PROBLEM STATEMENT -> Transcribe the records in full; omit images.

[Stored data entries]
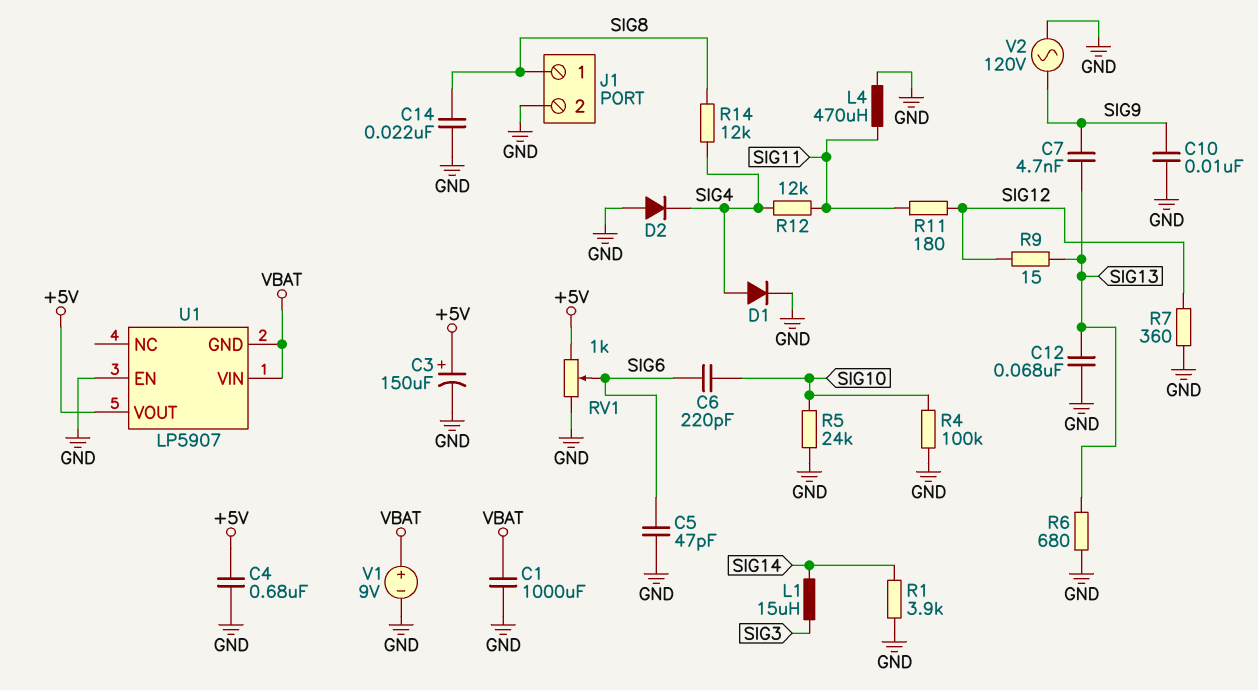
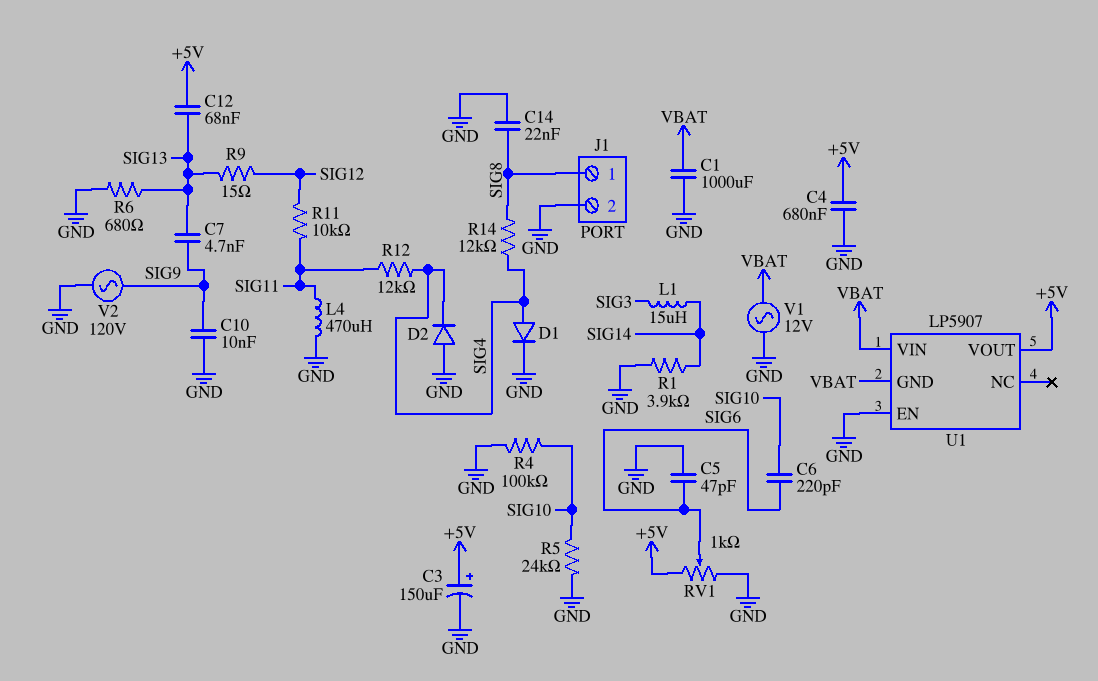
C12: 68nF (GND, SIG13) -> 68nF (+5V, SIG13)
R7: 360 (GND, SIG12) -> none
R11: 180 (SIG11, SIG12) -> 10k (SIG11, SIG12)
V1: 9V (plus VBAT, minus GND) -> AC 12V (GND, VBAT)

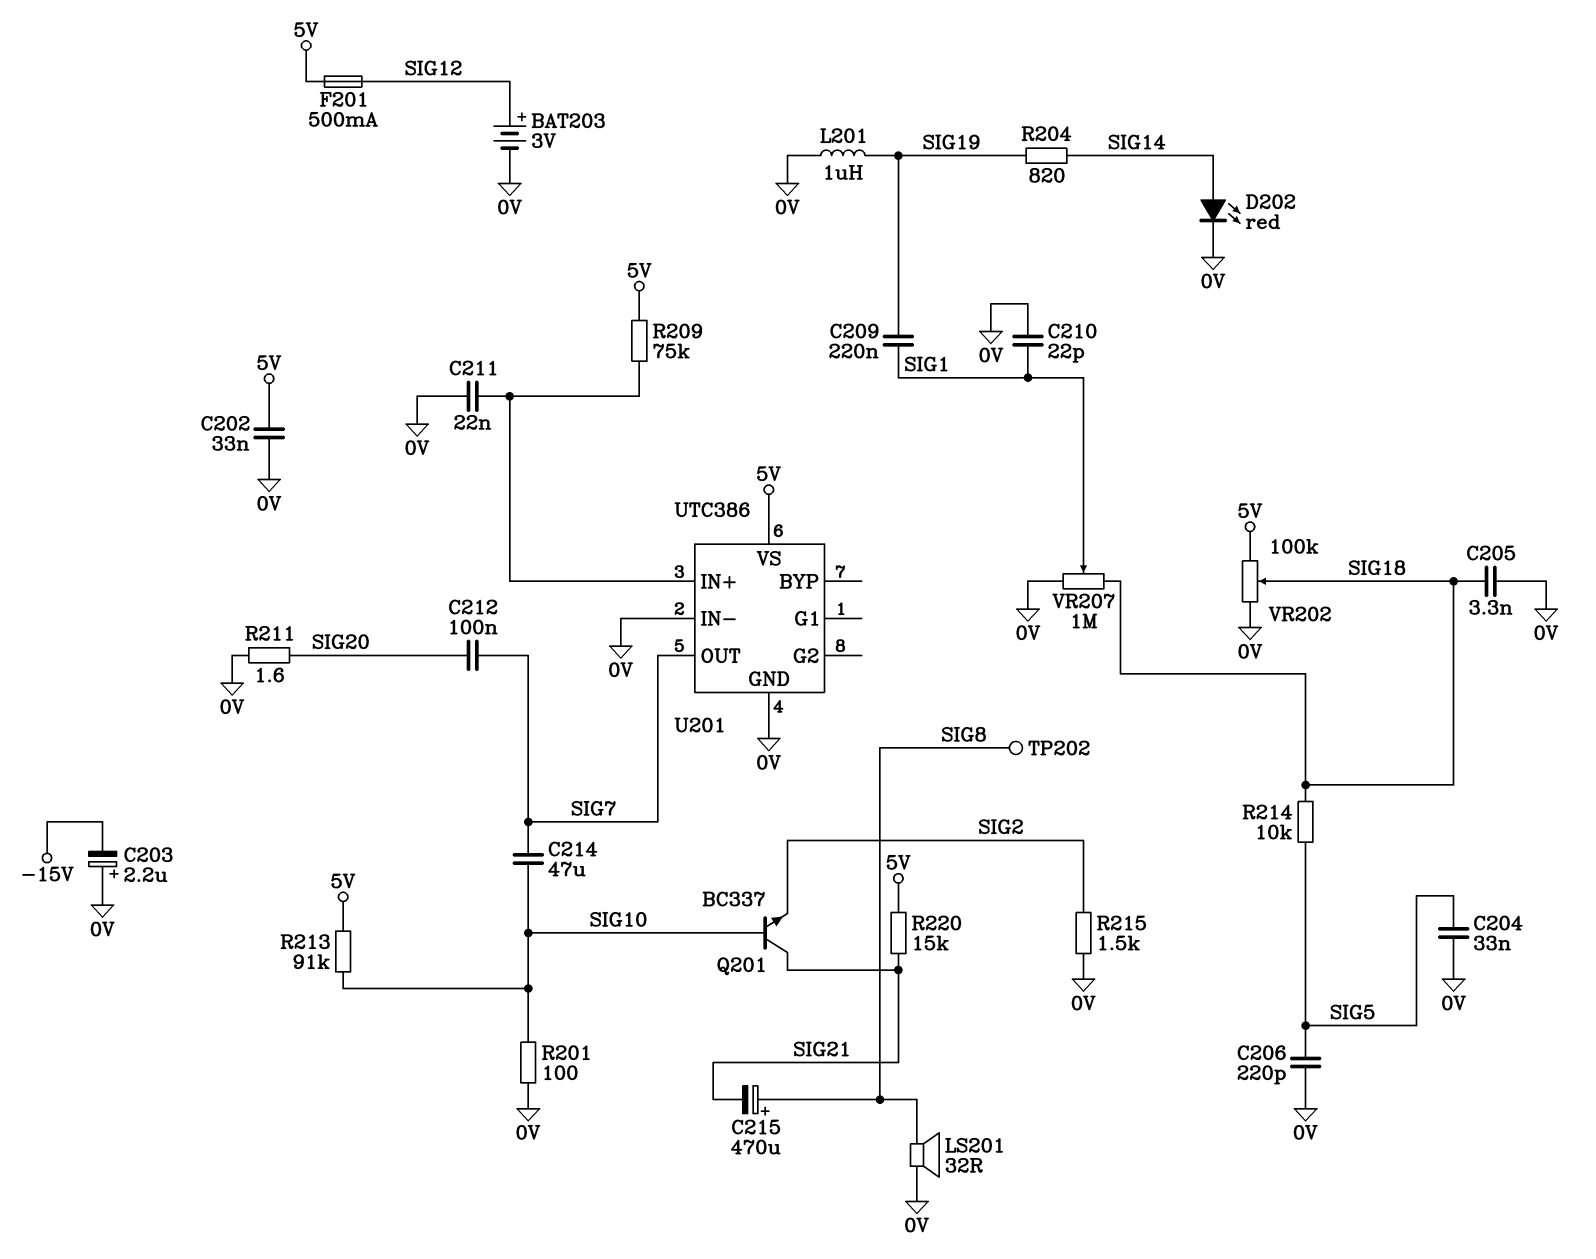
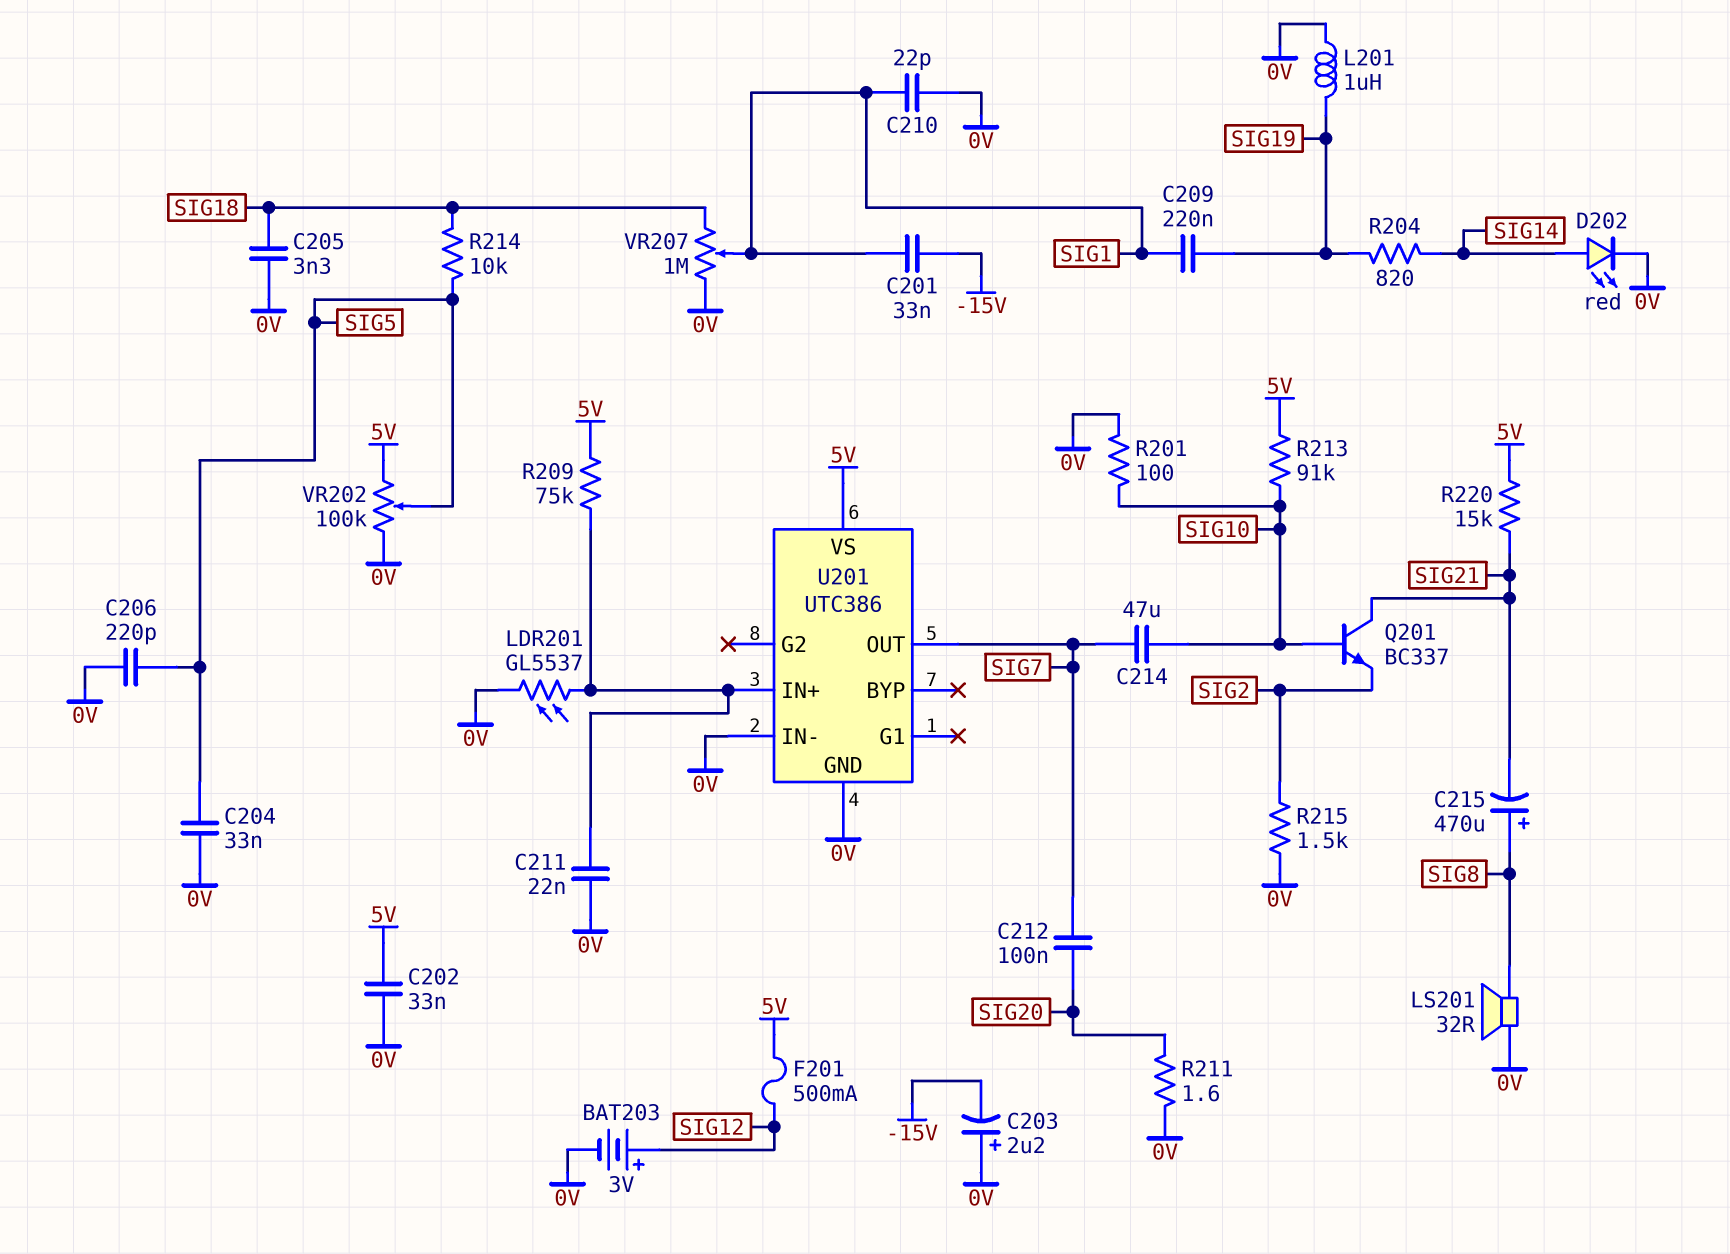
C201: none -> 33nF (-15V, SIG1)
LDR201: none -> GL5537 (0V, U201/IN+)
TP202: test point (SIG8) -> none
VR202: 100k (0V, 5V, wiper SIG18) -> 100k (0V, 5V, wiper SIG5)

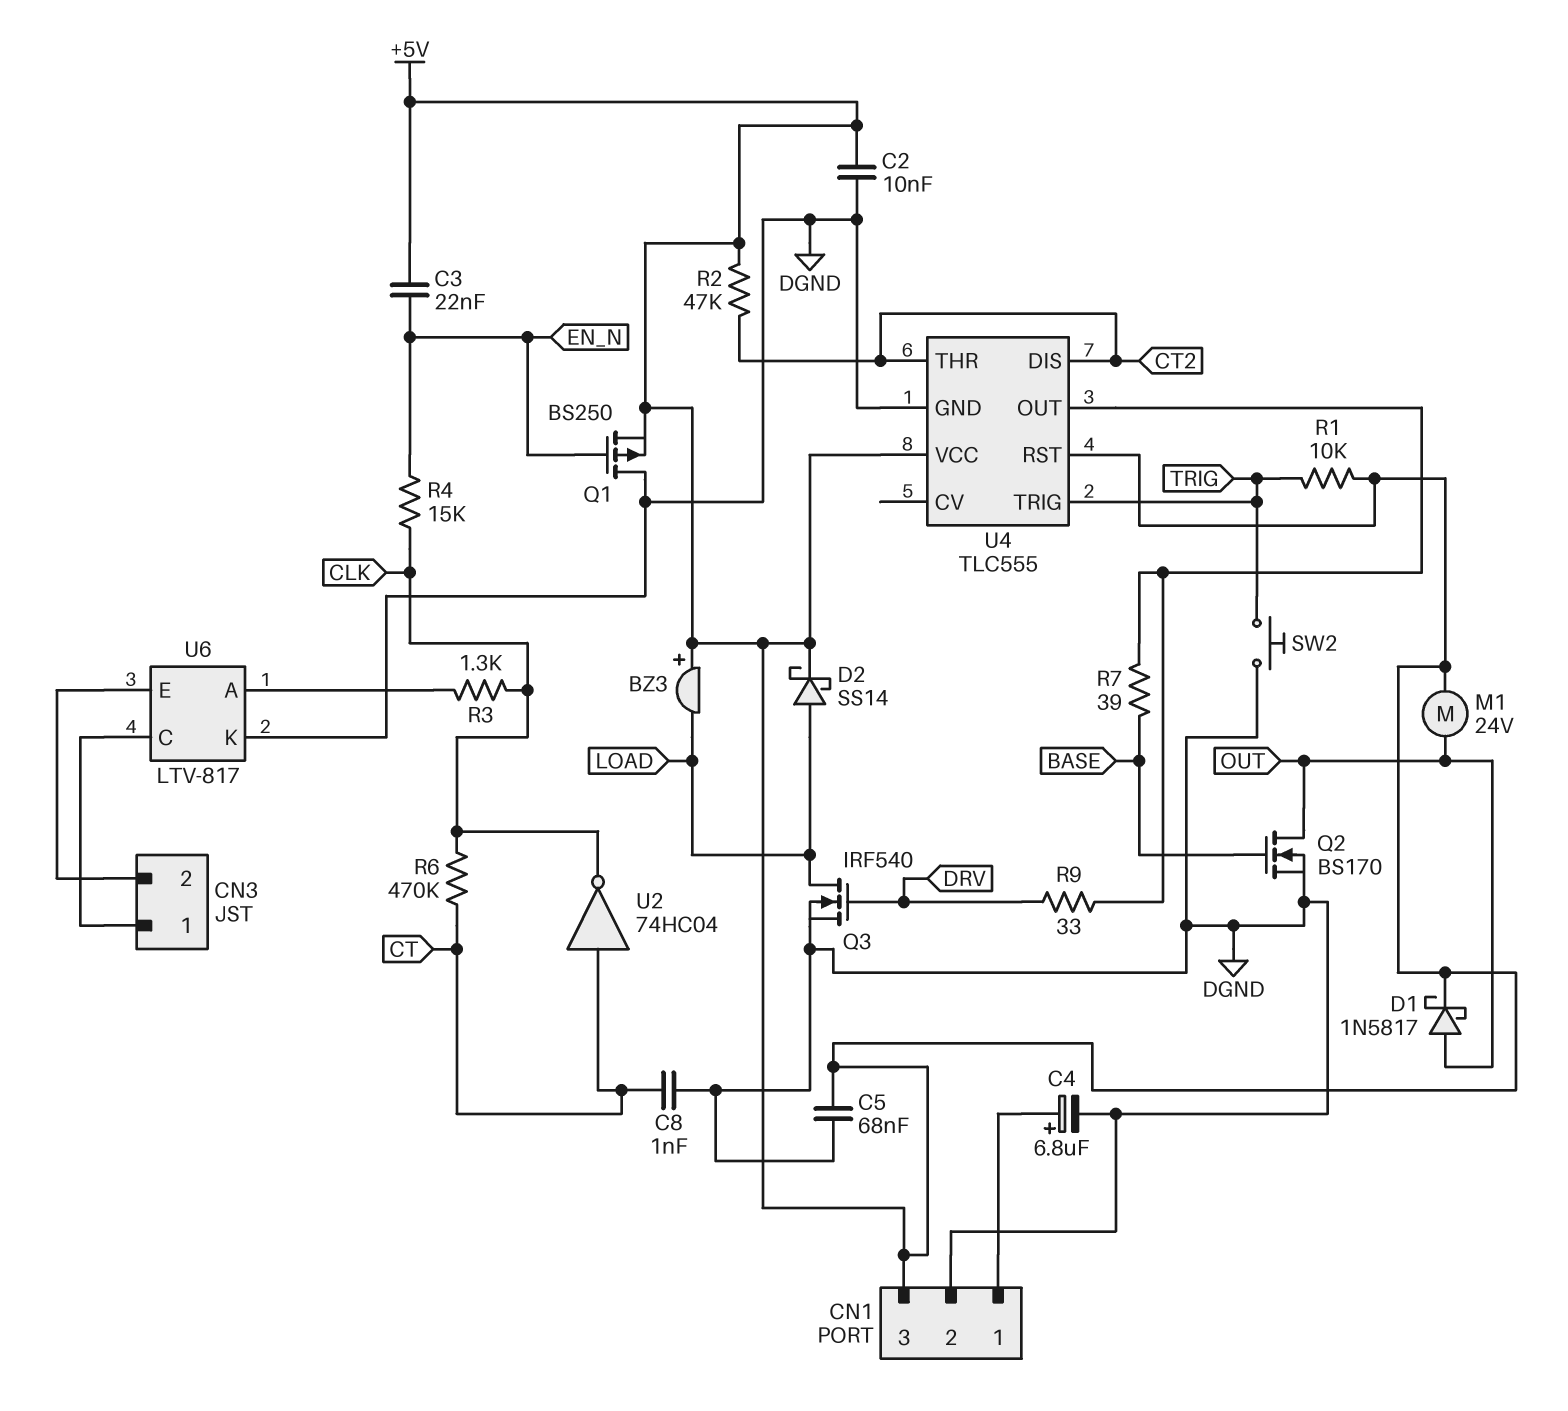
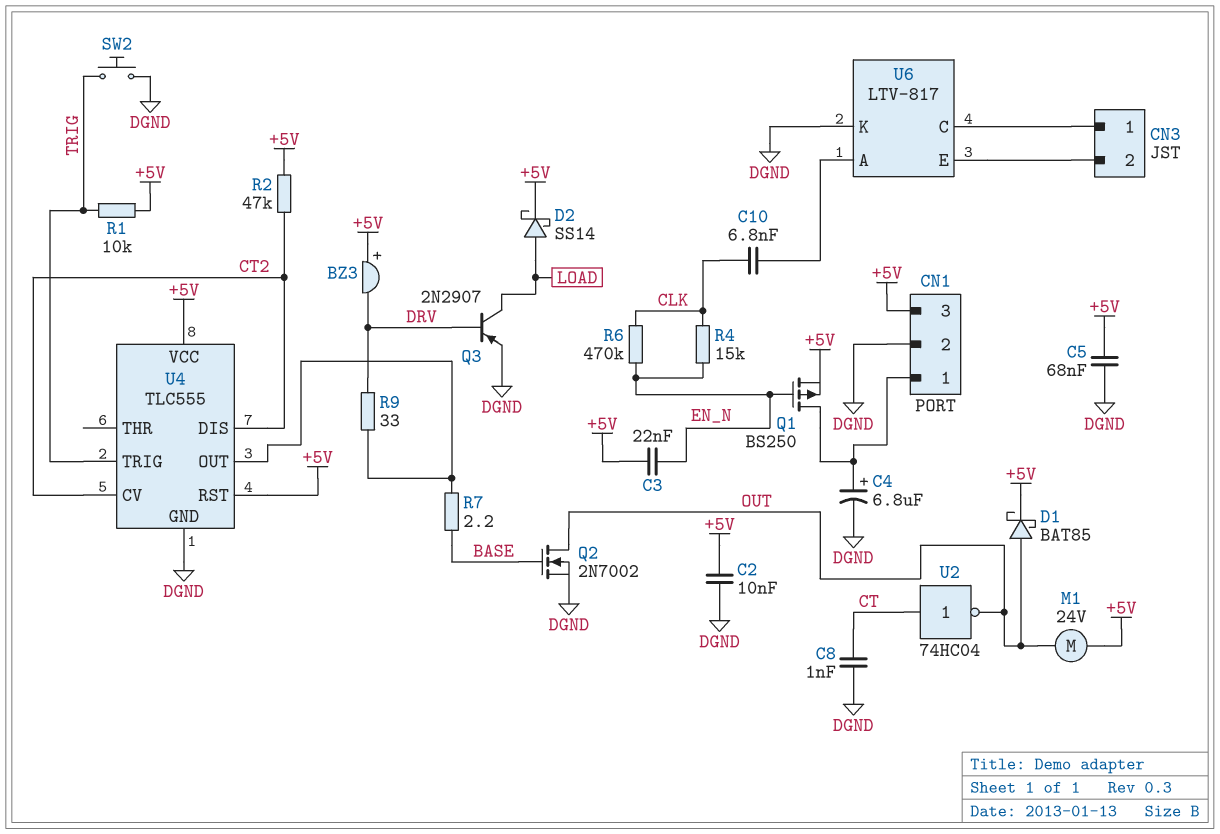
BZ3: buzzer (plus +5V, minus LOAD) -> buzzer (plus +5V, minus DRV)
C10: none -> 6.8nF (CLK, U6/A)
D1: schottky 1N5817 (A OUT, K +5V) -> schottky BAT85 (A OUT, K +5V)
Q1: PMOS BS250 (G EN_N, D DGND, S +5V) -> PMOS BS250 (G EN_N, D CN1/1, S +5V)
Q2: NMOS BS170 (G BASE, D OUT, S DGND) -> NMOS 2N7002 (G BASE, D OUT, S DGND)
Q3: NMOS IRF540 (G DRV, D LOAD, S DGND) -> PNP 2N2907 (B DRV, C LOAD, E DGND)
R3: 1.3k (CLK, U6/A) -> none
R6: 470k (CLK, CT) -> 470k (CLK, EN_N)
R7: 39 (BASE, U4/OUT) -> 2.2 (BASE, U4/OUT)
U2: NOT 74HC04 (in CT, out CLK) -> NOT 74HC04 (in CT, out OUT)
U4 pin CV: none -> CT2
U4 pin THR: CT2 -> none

YOUR RESPONSE ->
C12: 68nF (GND, SIG13) -> 68nF (+5V, SIG13)
R7: 360 (GND, SIG12) -> none
R11: 180 (SIG11, SIG12) -> 10k (SIG11, SIG12)
V1: 9V (plus VBAT, minus GND) -> AC 12V (GND, VBAT)

C201: none -> 33nF (-15V, SIG1)
LDR201: none -> GL5537 (0V, U201/IN+)
TP202: test point (SIG8) -> none
VR202: 100k (0V, 5V, wiper SIG18) -> 100k (0V, 5V, wiper SIG5)

BZ3: buzzer (plus +5V, minus LOAD) -> buzzer (plus +5V, minus DRV)
C10: none -> 6.8nF (CLK, U6/A)
D1: schottky 1N5817 (A OUT, K +5V) -> schottky BAT85 (A OUT, K +5V)
Q1: PMOS BS250 (G EN_N, D DGND, S +5V) -> PMOS BS250 (G EN_N, D CN1/1, S +5V)
Q2: NMOS BS170 (G BASE, D OUT, S DGND) -> NMOS 2N7002 (G BASE, D OUT, S DGND)
Q3: NMOS IRF540 (G DRV, D LOAD, S DGND) -> PNP 2N2907 (B DRV, C LOAD, E DGND)
R3: 1.3k (CLK, U6/A) -> none
R6: 470k (CLK, CT) -> 470k (CLK, EN_N)
R7: 39 (BASE, U4/OUT) -> 2.2 (BASE, U4/OUT)
U2: NOT 74HC04 (in CT, out CLK) -> NOT 74HC04 (in CT, out OUT)
U4 pin CV: none -> CT2
U4 pin THR: CT2 -> none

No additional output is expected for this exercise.